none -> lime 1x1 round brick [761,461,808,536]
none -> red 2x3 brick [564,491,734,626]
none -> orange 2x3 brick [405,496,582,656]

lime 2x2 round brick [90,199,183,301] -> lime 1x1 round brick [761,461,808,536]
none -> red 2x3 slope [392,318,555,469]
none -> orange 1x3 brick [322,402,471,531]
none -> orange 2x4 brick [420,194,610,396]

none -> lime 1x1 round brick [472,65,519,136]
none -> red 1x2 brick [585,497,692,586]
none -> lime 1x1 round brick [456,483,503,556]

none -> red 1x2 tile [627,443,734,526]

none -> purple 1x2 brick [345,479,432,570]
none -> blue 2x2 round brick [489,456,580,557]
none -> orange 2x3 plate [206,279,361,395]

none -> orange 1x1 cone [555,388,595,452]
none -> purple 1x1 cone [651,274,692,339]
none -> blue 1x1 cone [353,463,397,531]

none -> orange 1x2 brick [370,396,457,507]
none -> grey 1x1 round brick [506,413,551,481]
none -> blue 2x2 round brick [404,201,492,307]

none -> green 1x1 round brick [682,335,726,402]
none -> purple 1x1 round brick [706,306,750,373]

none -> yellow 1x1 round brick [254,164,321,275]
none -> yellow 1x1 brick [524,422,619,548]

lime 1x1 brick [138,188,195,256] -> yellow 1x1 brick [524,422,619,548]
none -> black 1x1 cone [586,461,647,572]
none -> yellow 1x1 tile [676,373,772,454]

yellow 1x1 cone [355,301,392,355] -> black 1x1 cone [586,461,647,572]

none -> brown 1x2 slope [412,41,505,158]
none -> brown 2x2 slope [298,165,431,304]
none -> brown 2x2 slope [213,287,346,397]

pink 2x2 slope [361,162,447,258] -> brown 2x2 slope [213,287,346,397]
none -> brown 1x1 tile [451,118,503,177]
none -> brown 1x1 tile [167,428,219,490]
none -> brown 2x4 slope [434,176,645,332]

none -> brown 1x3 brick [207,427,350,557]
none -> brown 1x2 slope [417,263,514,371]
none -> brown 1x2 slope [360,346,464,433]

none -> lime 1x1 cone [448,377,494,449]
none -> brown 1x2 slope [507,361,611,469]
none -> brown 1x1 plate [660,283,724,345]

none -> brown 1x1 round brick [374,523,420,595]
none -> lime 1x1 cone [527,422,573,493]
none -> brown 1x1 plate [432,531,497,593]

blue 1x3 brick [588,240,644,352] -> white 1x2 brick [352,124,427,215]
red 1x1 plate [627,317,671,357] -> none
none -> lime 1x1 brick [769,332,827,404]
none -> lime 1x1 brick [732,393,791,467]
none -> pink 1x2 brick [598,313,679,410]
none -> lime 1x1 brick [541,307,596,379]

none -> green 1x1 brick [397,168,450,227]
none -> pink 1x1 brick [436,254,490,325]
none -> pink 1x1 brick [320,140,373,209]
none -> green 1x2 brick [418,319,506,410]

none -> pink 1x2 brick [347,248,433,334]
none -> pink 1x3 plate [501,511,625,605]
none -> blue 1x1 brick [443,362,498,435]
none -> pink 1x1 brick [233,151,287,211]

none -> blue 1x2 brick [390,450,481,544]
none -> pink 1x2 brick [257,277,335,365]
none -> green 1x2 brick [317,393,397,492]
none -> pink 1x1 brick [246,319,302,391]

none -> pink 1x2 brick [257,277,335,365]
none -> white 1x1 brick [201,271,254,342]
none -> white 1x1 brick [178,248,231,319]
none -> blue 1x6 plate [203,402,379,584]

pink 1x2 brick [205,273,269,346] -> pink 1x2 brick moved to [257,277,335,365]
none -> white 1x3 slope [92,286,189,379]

▶ What to do
Please give an exact copy of the entries above, from the line with "none -> blue 2x2 round brick [404,201,492,307]" down to the line with "red 1x1 plate [627,317,671,357] -> none", inclusive, and nothing else.

▶ Answer space
none -> blue 2x2 round brick [404,201,492,307]

none -> green 1x1 round brick [682,335,726,402]
none -> purple 1x1 round brick [706,306,750,373]

none -> yellow 1x1 round brick [254,164,321,275]
none -> yellow 1x1 brick [524,422,619,548]

lime 1x1 brick [138,188,195,256] -> yellow 1x1 brick [524,422,619,548]
none -> black 1x1 cone [586,461,647,572]
none -> yellow 1x1 tile [676,373,772,454]

yellow 1x1 cone [355,301,392,355] -> black 1x1 cone [586,461,647,572]

none -> brown 1x2 slope [412,41,505,158]
none -> brown 2x2 slope [298,165,431,304]
none -> brown 2x2 slope [213,287,346,397]

pink 2x2 slope [361,162,447,258] -> brown 2x2 slope [213,287,346,397]
none -> brown 1x1 tile [451,118,503,177]
none -> brown 1x1 tile [167,428,219,490]
none -> brown 2x4 slope [434,176,645,332]

none -> brown 1x3 brick [207,427,350,557]
none -> brown 1x2 slope [417,263,514,371]
none -> brown 1x2 slope [360,346,464,433]

none -> lime 1x1 cone [448,377,494,449]
none -> brown 1x2 slope [507,361,611,469]
none -> brown 1x1 plate [660,283,724,345]

none -> brown 1x1 round brick [374,523,420,595]
none -> lime 1x1 cone [527,422,573,493]
none -> brown 1x1 plate [432,531,497,593]

blue 1x3 brick [588,240,644,352] -> white 1x2 brick [352,124,427,215]
red 1x1 plate [627,317,671,357] -> none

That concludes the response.